Problem statement
Transcribe the records that follow. Keep every word exactly, and drop the pictures.
--- --- ---
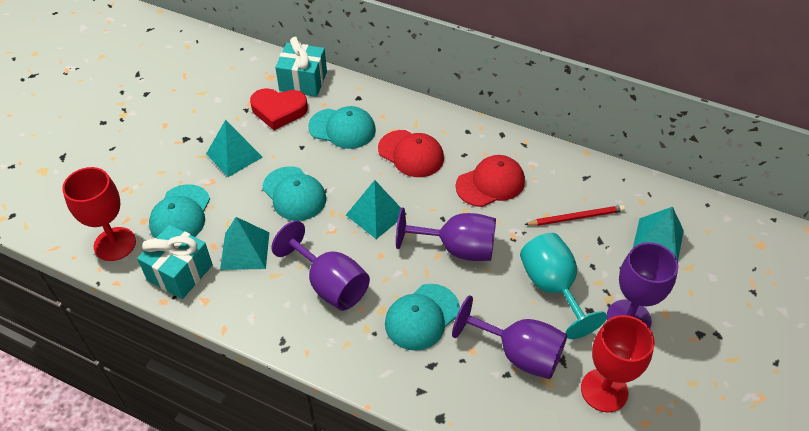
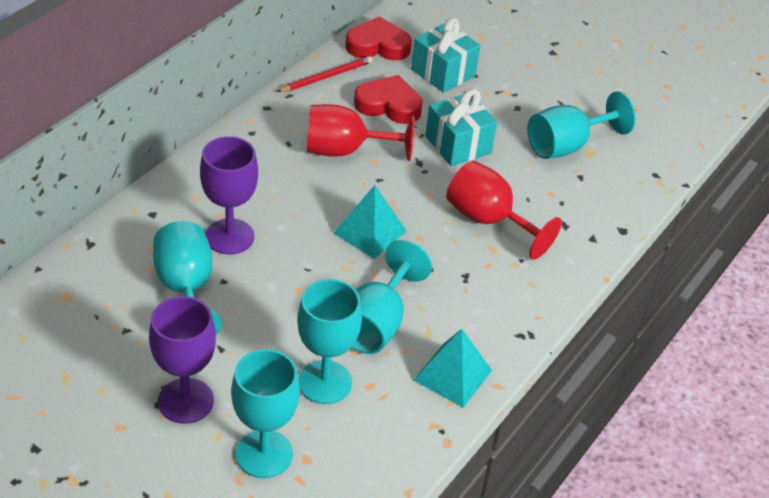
purple goblet: 4 -> 2
red cap: 2 -> 0
red heart: 1 -> 2
turquoise cap: 4 -> 0
turquoise goblet: 1 -> 5
turquoise pyramid: 4 -> 2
--- --- ---
Written answer
purple goblet: 4 -> 2
red cap: 2 -> 0
red heart: 1 -> 2
turquoise cap: 4 -> 0
turquoise goblet: 1 -> 5
turquoise pyramid: 4 -> 2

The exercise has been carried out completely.